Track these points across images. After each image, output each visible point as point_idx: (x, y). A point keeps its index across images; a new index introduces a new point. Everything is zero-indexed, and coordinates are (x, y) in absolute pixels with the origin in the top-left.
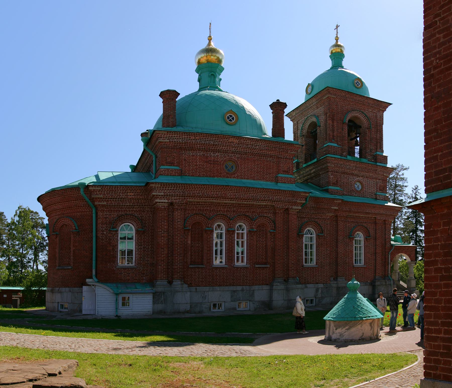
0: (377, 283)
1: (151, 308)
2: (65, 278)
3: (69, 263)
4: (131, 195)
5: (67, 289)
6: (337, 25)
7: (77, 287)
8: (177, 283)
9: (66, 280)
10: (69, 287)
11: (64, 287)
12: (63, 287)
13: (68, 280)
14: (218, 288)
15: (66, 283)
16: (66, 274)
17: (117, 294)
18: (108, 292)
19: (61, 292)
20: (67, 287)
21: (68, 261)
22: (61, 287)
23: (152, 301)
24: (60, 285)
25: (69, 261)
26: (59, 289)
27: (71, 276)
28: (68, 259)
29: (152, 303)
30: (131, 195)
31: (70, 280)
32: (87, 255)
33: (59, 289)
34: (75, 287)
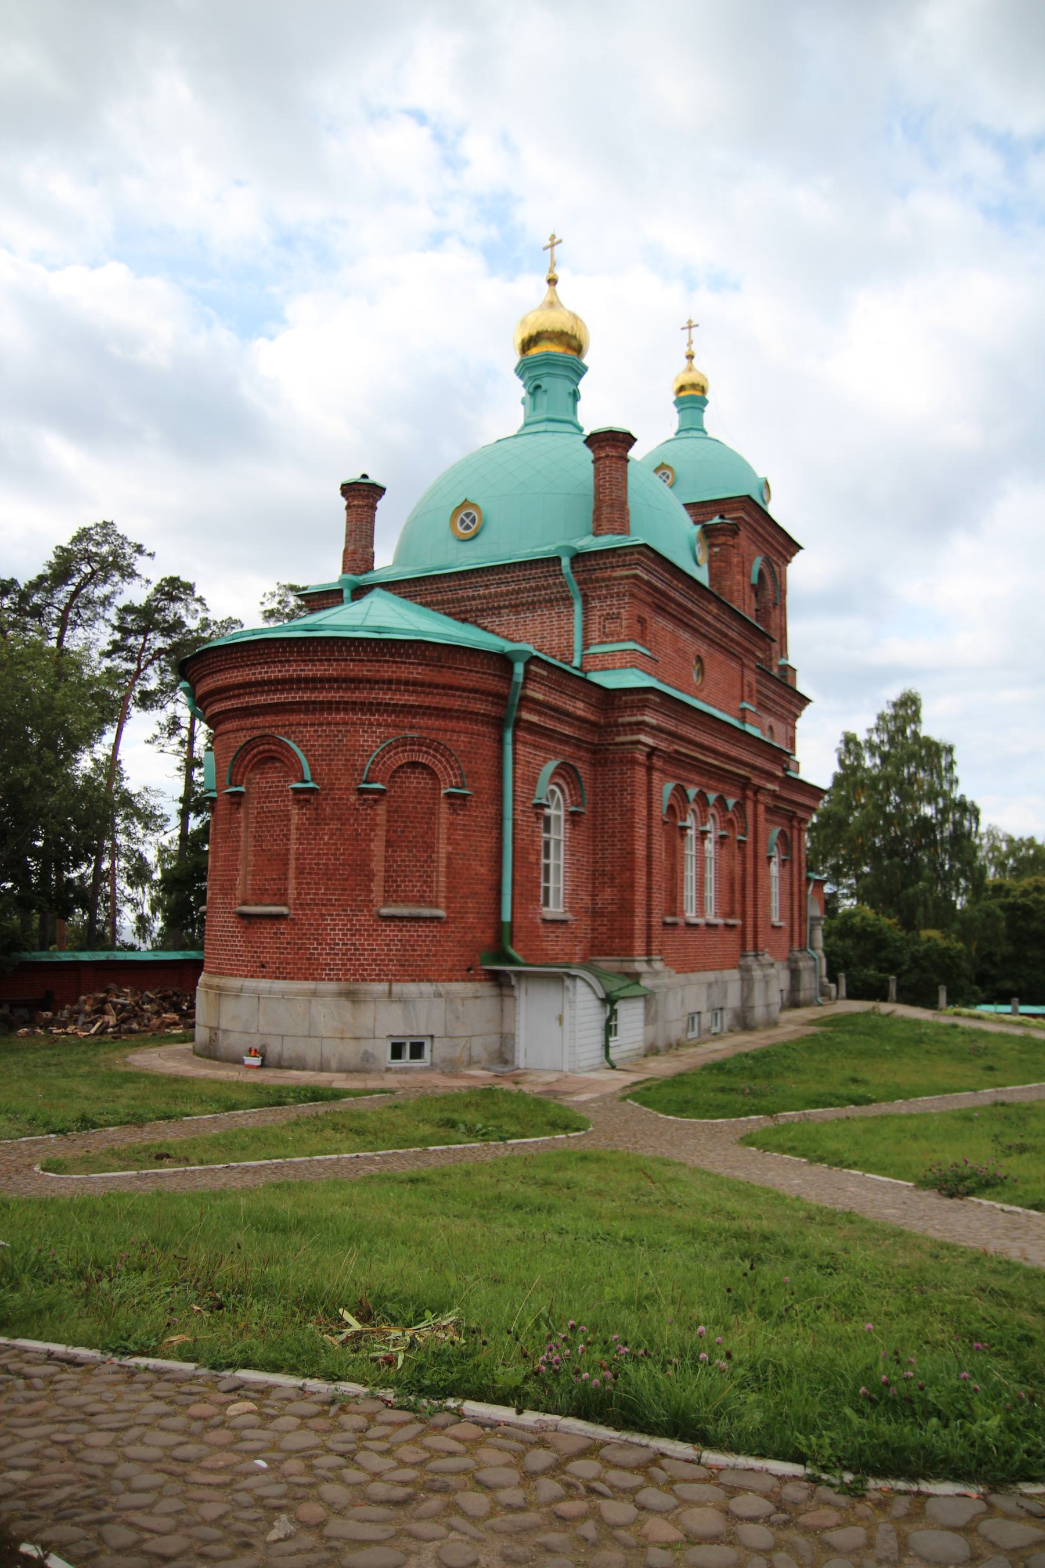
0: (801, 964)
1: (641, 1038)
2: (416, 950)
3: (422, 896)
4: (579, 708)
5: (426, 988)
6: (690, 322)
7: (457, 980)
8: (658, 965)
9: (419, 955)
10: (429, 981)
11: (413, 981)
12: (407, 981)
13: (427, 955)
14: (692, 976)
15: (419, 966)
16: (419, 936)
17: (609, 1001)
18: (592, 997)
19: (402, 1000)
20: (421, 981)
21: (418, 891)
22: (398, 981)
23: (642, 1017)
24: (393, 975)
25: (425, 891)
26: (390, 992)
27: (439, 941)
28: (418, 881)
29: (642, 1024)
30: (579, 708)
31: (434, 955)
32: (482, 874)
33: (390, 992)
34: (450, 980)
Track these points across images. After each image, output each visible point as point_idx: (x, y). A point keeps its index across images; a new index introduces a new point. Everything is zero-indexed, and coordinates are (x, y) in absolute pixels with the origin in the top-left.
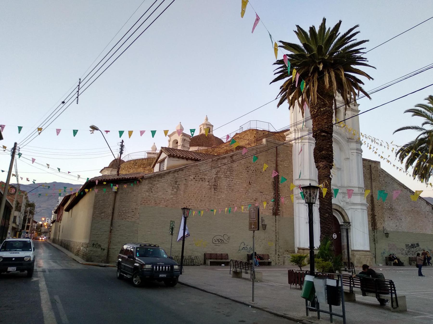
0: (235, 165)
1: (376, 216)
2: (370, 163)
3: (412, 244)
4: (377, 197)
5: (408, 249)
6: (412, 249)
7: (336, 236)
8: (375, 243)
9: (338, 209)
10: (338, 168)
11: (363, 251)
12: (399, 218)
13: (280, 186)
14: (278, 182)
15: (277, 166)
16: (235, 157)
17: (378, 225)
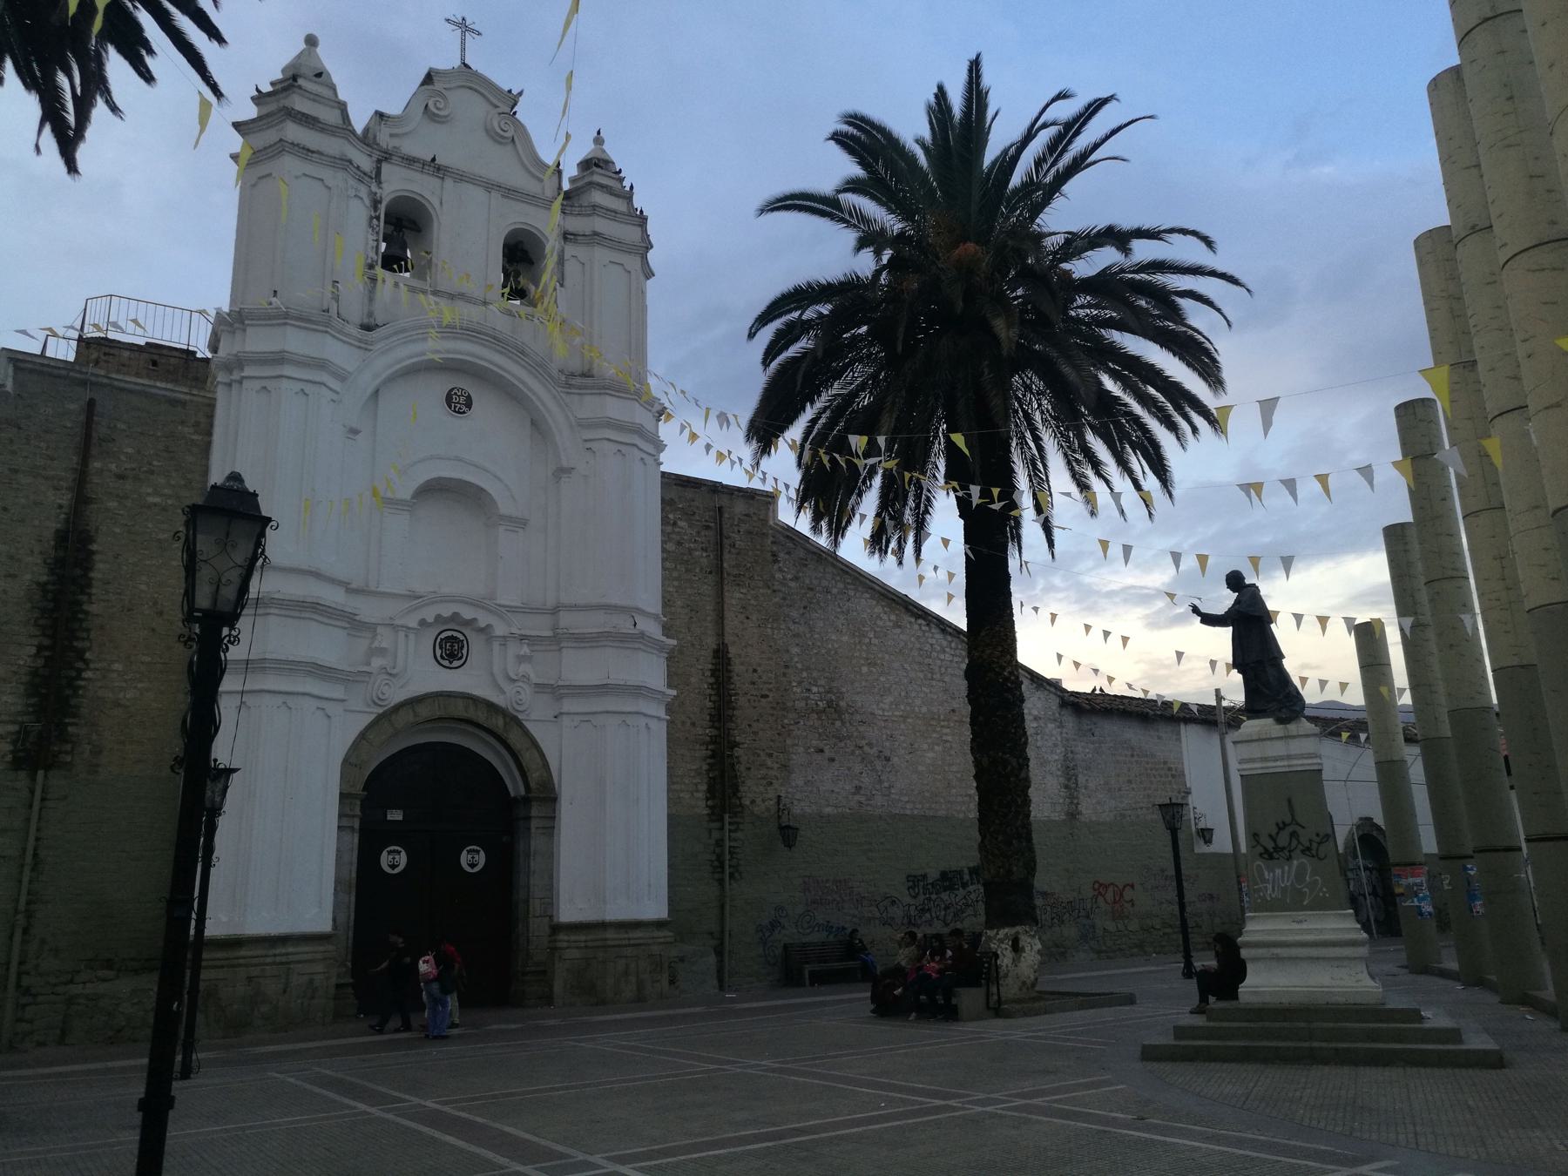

# [What the task asks]
Transcribe all of the items above word for word, leaving the pictures out of your answer.

# [Expected answer]
Track these points across images. After each image, output each visible point as point_idx: (x, y). A point keeps its index across images; a new index introduces a new point. Everything is zero-indexed, and coordinates are (x, y) in absolute pixels with the origin in the top-left.
0: (377, 283)
1: (151, 308)
2: (65, 278)
3: (69, 263)
4: (131, 195)
5: (67, 289)
6: (337, 25)
7: (77, 287)
8: (177, 283)
9: (66, 280)
10: (69, 287)
11: (64, 287)
12: (63, 287)
13: (68, 280)
14: (218, 288)
15: (66, 283)
16: (66, 274)
17: (117, 294)
18: (108, 292)
19: (61, 292)
20: (67, 287)
21: (68, 261)
22: (61, 287)
23: (152, 301)
24: (60, 285)
25: (69, 261)
26: (59, 289)
27: (71, 276)
28: (68, 259)
29: (152, 303)
30: (131, 195)
31: (70, 280)
32: (87, 255)
33: (59, 289)
34: (75, 287)
0: (801, 964)
1: (641, 1038)
2: (416, 950)
3: (422, 896)
4: (579, 708)
5: (426, 988)
6: (690, 322)
7: (457, 980)
8: (658, 965)
9: (419, 955)
10: (429, 981)
11: (413, 981)
12: (407, 981)
13: (427, 955)
14: (692, 976)
15: (419, 966)
16: (419, 936)
17: (609, 1001)
18: (592, 997)
19: (402, 1000)
20: (421, 981)
21: (418, 891)
22: (398, 981)
23: (642, 1017)
24: (393, 975)
25: (425, 891)
26: (390, 992)
27: (439, 941)
28: (418, 881)
29: (642, 1024)
30: (579, 708)
31: (434, 955)
32: (482, 874)
33: (390, 992)
34: (450, 980)
Track these points across images. After each image, output each visible point as point_idx: (x, y). A point keeps its index across images; a new index introduces a new point. Everything is zero-indexed, and coordinates are (x, y) in absolute pixels with the origin in the top-left.
0: (235, 165)
1: (376, 216)
2: (370, 163)
3: (412, 244)
4: (377, 197)
5: (408, 249)
6: (412, 249)
7: (336, 236)
8: (375, 243)
9: (338, 209)
10: (338, 168)
11: (363, 251)
12: (399, 218)
13: (280, 186)
14: (278, 182)
15: (277, 166)
16: (235, 157)
17: (378, 225)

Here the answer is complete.